*Problem to solve:*
When the line containing "camera: 160 degrees left, 5 degrees down" appears in the data below, begin copying there and stop only after the line containing "(599, 230) = (128, 578): green".

*Supplied material:*
::::

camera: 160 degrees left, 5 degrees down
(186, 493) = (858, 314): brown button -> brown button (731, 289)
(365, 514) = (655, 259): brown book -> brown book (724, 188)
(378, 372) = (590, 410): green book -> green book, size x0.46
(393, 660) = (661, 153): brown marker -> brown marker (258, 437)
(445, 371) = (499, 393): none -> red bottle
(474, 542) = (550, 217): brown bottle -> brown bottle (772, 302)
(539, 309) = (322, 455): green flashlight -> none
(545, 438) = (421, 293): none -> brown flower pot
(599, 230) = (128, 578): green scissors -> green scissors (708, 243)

::::

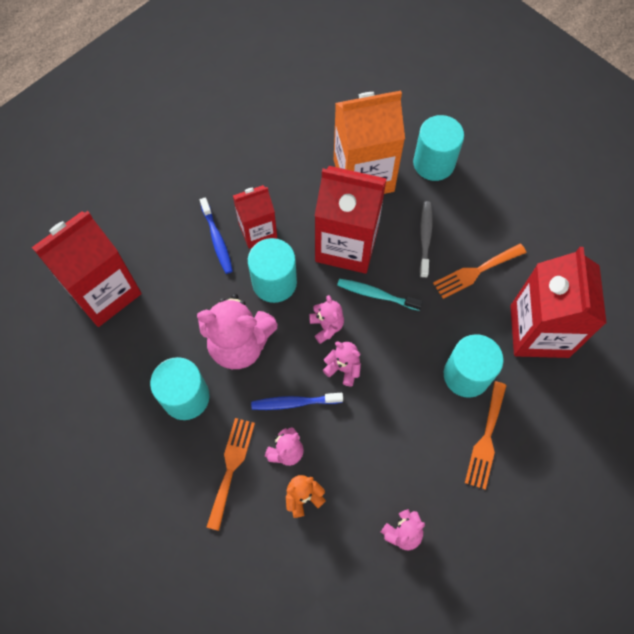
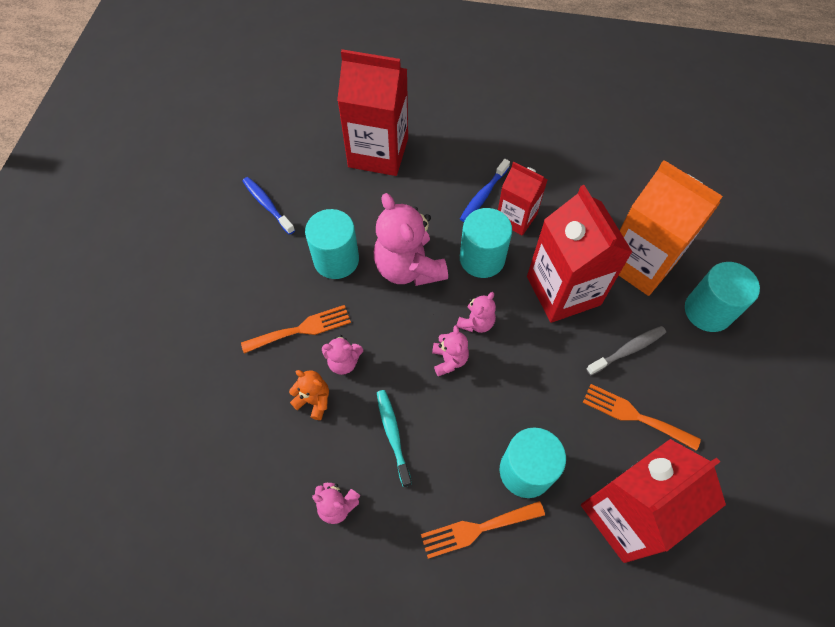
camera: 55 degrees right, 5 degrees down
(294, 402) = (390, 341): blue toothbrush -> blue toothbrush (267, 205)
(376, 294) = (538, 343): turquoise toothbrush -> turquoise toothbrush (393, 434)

::::

*Expected output:*
camera: 160 degrees left, 5 degrees down
(186, 493) = (858, 314): brown button -> brown button (731, 289)
(365, 514) = (655, 259): brown book -> brown book (724, 188)
(378, 372) = (590, 410): green book -> green book, size x0.46
(393, 660) = (661, 153): brown marker -> brown marker (258, 437)
(445, 371) = (499, 393): none -> red bottle
(474, 542) = (550, 217): brown bottle -> brown bottle (772, 302)
(539, 309) = (322, 455): green flashlight -> none
(545, 438) = (421, 293): none -> brown flower pot
(599, 230) = (128, 578): green scissors -> green scissors (708, 243)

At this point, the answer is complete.